> **WORK ORDER**: Reproduce the records below exactly, but only between the lines holding "red L-shape: (307, 159) -> (203, 237), moved" and "red star: (51, 111) -> (50, 63), turned 30", inclusive.

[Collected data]
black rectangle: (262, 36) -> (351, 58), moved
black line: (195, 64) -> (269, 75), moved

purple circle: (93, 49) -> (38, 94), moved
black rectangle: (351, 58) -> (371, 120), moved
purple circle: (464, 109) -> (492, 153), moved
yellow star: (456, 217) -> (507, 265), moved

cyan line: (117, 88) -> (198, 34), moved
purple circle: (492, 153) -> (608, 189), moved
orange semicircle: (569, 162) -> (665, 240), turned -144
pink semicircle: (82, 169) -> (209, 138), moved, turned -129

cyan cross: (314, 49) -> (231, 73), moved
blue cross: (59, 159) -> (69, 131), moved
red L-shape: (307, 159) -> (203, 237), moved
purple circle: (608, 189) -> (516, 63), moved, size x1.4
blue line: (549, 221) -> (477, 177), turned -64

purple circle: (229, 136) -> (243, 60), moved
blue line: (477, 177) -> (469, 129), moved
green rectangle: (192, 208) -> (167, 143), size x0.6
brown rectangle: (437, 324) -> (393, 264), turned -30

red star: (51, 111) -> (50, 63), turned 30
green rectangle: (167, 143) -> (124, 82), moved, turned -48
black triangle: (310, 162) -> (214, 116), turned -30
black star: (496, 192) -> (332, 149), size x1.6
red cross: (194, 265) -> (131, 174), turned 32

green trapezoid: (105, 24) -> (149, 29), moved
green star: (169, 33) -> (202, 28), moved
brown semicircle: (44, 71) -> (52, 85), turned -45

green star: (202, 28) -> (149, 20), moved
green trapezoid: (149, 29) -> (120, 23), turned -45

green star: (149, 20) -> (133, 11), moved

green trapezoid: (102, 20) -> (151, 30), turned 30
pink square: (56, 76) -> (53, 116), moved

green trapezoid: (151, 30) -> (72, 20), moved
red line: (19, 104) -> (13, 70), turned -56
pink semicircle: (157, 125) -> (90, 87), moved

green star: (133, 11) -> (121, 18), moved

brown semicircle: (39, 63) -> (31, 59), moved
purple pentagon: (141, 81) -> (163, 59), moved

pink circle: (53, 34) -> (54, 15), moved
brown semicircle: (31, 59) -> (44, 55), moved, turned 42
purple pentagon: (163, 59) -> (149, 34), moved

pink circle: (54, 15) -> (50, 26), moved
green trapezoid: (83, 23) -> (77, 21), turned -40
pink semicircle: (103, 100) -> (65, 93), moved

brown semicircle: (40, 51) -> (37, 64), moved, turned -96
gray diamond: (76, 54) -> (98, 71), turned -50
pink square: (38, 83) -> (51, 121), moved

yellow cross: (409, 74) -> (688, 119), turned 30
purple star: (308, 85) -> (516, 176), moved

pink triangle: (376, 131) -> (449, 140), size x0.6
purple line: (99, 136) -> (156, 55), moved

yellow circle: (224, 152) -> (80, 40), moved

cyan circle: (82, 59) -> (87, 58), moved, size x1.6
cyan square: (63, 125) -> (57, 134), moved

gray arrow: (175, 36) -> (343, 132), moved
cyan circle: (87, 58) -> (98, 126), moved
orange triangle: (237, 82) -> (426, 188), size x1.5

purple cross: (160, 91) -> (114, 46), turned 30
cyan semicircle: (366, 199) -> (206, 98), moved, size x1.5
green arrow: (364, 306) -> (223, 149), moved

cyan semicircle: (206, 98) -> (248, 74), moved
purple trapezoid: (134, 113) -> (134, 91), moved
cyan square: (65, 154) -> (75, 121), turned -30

> **SOLUTION**:
red L-shape: (307, 159) -> (203, 237), moved
purple circle: (608, 189) -> (516, 63), moved, size x1.4
blue line: (549, 221) -> (477, 177), turned -64

purple circle: (229, 136) -> (243, 60), moved
blue line: (477, 177) -> (469, 129), moved
green rectangle: (192, 208) -> (167, 143), size x0.6
brown rectangle: (437, 324) -> (393, 264), turned -30

red star: (51, 111) -> (50, 63), turned 30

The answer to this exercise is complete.